Data provided.
================================

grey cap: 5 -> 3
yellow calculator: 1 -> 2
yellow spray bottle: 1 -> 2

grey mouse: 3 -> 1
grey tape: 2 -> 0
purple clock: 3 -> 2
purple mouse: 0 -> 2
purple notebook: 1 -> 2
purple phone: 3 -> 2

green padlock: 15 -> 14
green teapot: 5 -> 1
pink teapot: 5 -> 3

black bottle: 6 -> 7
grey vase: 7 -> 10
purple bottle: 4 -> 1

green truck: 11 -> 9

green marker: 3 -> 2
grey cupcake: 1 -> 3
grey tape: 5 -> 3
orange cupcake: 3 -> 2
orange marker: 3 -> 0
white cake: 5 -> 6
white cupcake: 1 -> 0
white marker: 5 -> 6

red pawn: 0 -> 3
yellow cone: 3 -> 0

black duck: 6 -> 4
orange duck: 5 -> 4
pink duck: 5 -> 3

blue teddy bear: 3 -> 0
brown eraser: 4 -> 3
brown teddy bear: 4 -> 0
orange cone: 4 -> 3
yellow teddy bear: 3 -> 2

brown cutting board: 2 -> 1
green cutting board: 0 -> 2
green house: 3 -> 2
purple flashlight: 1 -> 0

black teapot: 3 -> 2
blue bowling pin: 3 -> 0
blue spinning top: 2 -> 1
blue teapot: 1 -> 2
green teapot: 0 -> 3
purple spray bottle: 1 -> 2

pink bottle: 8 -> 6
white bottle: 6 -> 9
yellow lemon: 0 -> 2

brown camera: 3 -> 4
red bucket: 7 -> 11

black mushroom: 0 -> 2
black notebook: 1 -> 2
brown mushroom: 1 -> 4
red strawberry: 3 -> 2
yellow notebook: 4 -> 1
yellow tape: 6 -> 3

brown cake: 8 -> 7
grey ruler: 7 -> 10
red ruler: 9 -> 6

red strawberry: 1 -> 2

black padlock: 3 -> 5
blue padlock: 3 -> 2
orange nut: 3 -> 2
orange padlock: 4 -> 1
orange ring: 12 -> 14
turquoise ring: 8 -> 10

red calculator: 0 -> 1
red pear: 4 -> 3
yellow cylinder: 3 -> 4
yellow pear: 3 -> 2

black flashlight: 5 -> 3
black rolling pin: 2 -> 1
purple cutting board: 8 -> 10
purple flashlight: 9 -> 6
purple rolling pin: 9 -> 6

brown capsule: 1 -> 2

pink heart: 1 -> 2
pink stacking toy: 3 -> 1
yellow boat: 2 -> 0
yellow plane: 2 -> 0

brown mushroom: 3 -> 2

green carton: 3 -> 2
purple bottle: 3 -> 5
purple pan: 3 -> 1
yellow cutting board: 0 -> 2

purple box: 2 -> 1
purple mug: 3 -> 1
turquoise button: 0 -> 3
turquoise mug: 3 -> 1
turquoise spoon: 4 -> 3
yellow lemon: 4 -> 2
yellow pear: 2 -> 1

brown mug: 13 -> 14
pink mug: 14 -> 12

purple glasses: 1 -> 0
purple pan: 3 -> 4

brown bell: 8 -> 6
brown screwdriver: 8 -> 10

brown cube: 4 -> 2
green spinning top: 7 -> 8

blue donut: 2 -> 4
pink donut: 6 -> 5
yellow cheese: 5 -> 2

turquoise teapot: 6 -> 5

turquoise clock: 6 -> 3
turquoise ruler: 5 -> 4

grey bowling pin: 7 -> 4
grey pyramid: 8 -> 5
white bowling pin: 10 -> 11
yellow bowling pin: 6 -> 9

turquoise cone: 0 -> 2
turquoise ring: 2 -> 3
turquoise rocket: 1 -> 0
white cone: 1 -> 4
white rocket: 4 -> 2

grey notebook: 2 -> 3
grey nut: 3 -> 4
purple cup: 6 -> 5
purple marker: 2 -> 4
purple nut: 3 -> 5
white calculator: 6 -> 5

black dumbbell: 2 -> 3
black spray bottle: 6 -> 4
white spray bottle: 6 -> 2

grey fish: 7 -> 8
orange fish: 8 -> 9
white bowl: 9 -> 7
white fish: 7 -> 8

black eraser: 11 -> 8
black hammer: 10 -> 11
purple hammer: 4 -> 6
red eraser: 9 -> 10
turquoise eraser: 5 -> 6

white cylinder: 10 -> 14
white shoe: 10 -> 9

================================

The task calls for all lines in the entries that hold "green".

Solution to this exercise.
green padlock: 15 -> 14
green teapot: 5 -> 1
green truck: 11 -> 9
green marker: 3 -> 2
green cutting board: 0 -> 2
green house: 3 -> 2
green teapot: 0 -> 3
green carton: 3 -> 2
green spinning top: 7 -> 8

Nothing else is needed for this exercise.